Aufgabenstellung — Ziehen Sie aus den folgenden Zeilen jede heraus, in der die Zeichenfolge „beneath“ vorkommt. Groß- und Kleinschreibung sind dabei zu beachten.

[Einträge mit räumlichen Fragen]
▬▬▬▬▬▬▬▬▬▬
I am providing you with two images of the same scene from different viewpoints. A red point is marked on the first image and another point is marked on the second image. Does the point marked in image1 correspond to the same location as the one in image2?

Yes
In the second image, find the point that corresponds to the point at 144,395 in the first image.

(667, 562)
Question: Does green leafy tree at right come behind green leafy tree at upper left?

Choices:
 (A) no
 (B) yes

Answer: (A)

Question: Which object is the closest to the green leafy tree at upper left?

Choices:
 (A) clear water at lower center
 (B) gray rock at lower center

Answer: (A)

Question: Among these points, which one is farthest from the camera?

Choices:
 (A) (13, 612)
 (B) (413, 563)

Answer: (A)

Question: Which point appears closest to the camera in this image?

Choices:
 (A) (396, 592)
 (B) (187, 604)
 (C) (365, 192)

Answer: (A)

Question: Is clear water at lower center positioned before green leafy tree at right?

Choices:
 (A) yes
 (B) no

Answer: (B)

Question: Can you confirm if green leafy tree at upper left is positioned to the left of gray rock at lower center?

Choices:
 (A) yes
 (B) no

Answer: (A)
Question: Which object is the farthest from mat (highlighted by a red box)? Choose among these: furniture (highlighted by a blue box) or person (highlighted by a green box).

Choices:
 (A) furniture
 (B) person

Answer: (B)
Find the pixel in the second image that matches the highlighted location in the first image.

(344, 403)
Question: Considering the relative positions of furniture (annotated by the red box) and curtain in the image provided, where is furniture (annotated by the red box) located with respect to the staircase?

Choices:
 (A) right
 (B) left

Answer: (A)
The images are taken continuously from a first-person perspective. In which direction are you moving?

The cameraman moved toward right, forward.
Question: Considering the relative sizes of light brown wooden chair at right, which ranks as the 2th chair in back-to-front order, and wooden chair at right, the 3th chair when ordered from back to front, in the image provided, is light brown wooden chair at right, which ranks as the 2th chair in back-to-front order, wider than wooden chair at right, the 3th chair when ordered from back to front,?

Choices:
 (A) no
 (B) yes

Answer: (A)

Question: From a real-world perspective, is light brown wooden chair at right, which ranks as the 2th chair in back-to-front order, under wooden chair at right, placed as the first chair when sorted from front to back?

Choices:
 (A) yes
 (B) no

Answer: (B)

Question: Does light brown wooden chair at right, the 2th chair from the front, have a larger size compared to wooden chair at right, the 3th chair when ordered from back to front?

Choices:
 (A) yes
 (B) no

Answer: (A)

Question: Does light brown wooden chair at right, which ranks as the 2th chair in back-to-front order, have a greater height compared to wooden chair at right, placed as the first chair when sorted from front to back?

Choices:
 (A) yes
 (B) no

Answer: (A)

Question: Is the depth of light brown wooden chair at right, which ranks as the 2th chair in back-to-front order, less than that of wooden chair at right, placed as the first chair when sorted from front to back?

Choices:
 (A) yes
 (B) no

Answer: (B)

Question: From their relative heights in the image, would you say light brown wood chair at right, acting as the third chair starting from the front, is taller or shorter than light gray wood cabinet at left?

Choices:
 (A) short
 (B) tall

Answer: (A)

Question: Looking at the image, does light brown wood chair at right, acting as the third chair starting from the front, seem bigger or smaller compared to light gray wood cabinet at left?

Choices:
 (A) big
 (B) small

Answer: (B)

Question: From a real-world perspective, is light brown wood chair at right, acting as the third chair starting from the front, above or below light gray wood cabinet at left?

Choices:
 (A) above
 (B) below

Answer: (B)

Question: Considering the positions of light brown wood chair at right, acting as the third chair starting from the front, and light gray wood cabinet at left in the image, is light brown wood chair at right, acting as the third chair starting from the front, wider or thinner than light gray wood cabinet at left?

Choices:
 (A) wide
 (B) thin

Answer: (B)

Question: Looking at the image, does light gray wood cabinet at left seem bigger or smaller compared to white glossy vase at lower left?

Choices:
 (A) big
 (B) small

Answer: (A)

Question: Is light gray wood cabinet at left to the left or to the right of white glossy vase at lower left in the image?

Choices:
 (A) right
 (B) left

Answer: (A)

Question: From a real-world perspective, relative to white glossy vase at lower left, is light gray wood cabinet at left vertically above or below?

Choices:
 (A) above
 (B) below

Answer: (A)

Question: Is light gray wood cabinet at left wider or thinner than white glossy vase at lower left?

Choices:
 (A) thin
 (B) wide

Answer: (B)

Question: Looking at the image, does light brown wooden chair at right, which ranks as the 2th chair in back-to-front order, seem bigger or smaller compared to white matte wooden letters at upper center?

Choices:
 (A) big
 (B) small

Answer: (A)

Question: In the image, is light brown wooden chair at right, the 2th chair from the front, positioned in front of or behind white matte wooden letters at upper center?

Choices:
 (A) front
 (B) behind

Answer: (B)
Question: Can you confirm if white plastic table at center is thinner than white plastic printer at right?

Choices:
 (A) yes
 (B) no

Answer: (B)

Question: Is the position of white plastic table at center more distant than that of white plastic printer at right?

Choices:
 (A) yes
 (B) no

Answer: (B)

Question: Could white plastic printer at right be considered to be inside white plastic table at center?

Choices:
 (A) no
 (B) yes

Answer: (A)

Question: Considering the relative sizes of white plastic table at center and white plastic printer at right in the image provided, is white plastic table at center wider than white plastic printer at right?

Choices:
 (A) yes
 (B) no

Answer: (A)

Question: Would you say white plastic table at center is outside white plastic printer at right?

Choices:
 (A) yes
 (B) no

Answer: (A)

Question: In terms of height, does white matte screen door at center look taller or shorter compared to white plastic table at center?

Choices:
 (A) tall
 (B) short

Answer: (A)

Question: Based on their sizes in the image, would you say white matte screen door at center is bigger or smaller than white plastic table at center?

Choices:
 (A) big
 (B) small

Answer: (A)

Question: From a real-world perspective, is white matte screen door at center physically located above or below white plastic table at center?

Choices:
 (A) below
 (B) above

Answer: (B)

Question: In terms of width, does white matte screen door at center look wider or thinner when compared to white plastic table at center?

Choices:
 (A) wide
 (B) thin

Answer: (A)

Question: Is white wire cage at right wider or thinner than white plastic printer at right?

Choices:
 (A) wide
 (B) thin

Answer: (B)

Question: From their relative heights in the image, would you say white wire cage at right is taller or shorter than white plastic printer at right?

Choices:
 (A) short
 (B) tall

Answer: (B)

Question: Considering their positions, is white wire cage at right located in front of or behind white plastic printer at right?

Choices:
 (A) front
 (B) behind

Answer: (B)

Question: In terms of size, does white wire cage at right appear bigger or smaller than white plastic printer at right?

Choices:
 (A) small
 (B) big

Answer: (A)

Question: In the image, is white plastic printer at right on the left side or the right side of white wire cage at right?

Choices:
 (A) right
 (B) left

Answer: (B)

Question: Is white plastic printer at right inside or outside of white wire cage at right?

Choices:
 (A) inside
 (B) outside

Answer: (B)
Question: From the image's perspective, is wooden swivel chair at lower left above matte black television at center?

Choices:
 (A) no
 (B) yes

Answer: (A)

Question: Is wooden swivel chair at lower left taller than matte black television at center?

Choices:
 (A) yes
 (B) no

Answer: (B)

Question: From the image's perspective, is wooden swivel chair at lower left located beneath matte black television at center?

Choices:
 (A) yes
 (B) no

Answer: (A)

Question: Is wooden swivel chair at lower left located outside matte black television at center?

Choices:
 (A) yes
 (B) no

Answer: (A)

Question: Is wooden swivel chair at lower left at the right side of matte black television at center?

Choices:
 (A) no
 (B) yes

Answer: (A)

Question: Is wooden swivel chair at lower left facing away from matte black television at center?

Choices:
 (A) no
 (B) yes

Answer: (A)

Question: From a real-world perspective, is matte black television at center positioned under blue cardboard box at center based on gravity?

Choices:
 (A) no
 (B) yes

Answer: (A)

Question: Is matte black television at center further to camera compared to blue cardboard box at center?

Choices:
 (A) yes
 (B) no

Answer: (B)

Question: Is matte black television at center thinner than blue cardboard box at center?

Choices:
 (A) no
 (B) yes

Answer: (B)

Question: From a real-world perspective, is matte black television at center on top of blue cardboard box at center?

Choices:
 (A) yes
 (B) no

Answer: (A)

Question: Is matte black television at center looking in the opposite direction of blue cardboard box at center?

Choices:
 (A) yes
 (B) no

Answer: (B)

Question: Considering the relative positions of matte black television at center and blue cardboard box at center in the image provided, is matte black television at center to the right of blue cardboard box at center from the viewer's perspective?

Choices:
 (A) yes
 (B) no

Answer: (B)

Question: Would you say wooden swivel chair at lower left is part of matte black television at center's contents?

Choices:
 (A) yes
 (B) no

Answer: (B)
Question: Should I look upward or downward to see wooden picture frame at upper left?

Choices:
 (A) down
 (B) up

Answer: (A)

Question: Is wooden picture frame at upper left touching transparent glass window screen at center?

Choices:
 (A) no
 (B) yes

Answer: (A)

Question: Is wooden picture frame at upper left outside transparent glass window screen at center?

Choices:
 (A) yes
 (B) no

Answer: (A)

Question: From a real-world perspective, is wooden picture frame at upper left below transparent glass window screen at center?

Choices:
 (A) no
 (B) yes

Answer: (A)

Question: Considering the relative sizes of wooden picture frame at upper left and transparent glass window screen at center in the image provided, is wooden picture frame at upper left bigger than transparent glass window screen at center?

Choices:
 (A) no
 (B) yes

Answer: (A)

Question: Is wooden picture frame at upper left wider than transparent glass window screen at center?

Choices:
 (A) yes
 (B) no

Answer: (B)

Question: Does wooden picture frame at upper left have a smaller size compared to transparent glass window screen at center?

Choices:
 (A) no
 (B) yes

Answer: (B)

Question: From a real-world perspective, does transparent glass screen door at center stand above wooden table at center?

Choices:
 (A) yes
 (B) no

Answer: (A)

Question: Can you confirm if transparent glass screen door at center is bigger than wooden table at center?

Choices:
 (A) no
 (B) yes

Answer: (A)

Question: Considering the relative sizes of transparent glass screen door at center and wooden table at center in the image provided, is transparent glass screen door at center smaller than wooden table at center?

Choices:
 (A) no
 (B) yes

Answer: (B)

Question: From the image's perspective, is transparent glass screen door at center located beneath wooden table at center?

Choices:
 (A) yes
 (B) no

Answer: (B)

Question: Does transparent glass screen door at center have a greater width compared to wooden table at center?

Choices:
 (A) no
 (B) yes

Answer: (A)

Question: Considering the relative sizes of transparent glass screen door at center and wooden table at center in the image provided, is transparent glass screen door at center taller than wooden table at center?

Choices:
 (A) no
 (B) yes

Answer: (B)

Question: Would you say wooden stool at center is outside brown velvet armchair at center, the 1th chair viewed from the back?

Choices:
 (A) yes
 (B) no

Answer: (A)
▬▬▬▬▬▬▬▬▬▬
Ergebnis —
Question: From the image's perspective, is wooden swivel chair at lower left located beneath matte black television at center?
Question: From the image's perspective, is transparent glass screen door at center located beneath wooden table at center?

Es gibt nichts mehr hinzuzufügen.